### The input

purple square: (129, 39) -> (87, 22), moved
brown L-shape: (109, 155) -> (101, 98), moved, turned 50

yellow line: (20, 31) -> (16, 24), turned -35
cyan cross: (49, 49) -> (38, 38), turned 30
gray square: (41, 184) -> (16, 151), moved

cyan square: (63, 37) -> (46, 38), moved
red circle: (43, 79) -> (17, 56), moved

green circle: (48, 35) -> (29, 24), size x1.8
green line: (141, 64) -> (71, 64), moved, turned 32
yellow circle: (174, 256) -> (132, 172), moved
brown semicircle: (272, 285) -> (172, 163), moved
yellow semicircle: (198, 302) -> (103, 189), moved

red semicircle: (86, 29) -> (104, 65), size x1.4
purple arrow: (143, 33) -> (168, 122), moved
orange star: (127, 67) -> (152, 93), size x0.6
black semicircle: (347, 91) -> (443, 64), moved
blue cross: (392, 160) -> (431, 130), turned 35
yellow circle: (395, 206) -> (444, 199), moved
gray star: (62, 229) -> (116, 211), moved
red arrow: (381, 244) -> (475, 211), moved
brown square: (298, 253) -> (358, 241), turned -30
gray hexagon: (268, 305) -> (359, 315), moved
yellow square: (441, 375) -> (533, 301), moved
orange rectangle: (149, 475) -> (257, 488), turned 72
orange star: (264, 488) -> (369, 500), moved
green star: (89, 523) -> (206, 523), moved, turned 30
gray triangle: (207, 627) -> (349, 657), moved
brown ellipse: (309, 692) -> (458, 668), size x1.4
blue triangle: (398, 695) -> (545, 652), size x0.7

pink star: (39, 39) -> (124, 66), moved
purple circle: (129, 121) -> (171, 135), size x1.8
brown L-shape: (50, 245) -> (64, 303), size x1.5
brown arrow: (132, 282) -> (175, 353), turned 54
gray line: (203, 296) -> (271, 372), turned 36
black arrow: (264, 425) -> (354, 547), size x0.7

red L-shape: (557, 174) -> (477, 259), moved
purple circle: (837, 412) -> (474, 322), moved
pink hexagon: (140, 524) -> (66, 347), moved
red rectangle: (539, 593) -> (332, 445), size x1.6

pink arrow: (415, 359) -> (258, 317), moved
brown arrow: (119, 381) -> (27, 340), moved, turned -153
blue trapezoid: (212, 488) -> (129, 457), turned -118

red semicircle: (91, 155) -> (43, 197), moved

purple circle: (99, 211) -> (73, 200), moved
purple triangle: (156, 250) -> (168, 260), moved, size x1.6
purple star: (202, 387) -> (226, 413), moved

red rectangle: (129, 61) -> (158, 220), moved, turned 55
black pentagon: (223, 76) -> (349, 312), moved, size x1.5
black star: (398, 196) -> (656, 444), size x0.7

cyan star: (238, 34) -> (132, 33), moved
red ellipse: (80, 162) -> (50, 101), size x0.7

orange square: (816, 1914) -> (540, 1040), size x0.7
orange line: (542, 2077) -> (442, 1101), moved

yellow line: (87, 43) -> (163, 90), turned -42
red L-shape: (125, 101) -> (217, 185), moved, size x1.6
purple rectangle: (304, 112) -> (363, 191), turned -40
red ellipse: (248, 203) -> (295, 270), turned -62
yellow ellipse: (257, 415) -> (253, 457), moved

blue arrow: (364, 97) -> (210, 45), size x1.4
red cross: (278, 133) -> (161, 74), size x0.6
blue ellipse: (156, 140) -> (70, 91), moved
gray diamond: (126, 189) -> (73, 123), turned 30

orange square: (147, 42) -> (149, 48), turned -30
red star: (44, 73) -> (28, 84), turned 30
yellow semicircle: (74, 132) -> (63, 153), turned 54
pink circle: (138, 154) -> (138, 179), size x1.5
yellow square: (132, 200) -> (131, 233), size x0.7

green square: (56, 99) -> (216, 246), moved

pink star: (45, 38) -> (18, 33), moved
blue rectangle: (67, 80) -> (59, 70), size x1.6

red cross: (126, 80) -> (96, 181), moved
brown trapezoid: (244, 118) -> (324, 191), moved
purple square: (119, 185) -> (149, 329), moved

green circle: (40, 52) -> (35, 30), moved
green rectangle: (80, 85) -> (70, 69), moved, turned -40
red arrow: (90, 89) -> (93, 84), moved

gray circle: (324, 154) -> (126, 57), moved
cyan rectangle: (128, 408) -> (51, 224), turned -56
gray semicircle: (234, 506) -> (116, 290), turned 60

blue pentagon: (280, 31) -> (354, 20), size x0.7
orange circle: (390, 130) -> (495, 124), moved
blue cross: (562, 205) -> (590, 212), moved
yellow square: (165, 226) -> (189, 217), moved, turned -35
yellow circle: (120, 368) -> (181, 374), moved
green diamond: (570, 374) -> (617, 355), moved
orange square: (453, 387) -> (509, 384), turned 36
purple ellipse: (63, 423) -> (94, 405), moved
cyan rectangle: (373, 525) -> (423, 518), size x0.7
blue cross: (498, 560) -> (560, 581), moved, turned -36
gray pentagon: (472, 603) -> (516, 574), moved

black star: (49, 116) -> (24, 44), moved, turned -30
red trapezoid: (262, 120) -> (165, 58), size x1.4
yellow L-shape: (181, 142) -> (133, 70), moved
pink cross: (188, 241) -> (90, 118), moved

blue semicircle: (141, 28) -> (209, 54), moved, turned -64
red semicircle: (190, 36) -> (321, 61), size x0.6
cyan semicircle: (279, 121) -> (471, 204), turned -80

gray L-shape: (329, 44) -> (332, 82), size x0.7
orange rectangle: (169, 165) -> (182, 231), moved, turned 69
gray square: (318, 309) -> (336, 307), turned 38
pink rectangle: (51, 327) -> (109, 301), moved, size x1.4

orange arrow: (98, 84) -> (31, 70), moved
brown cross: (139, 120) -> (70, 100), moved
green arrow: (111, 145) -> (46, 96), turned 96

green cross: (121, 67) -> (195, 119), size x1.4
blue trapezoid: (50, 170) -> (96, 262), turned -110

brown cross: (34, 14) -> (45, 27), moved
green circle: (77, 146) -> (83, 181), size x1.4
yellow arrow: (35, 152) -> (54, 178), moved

######

▶ _Problem requirements_
Only lines that include "shape" belong in the answer; copy all of them from the listing.

▶ _Task response_
brown L-shape: (109, 155) -> (101, 98), moved, turned 50
brown L-shape: (50, 245) -> (64, 303), size x1.5
red L-shape: (557, 174) -> (477, 259), moved
red L-shape: (125, 101) -> (217, 185), moved, size x1.6
yellow L-shape: (181, 142) -> (133, 70), moved
gray L-shape: (329, 44) -> (332, 82), size x0.7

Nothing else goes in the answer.